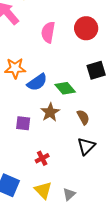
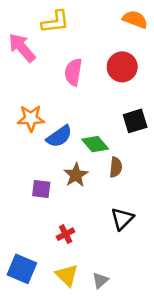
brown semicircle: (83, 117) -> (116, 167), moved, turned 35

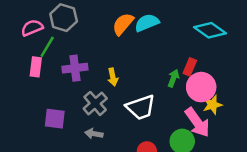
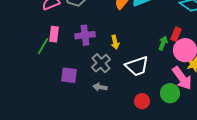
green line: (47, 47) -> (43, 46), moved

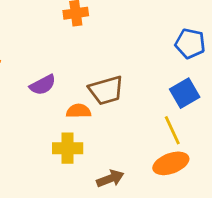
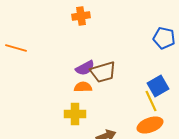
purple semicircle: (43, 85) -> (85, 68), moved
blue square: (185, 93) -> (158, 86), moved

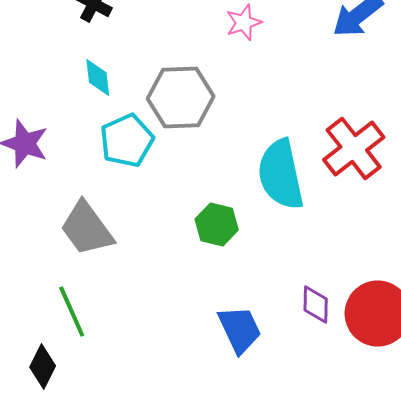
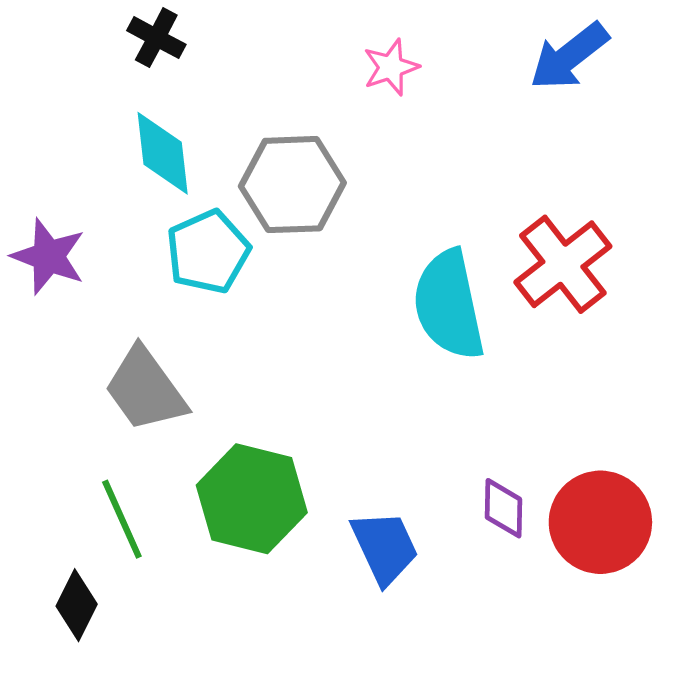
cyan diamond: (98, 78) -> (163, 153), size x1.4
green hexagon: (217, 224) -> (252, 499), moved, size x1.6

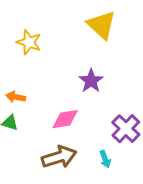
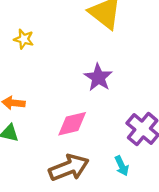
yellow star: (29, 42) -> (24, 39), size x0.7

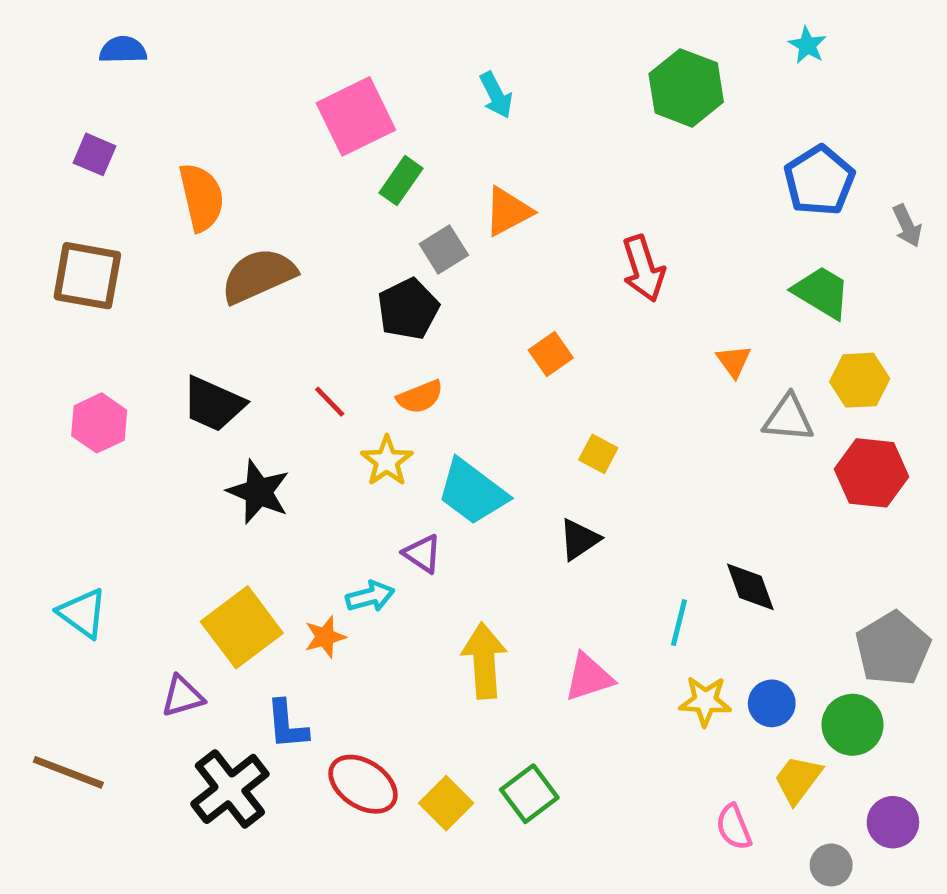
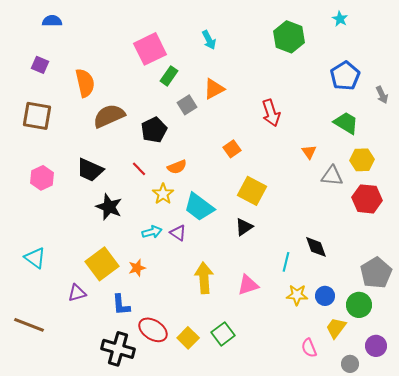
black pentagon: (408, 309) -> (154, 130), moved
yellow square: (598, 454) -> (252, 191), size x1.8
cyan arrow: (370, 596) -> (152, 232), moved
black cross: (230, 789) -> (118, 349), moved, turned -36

####

Work request: Check each line above for the word "cyan" and copy every line that has it.

Output below:
cyan diamond: (98, 78) -> (163, 153), size x1.4
cyan arrow: (370, 596) -> (152, 232), moved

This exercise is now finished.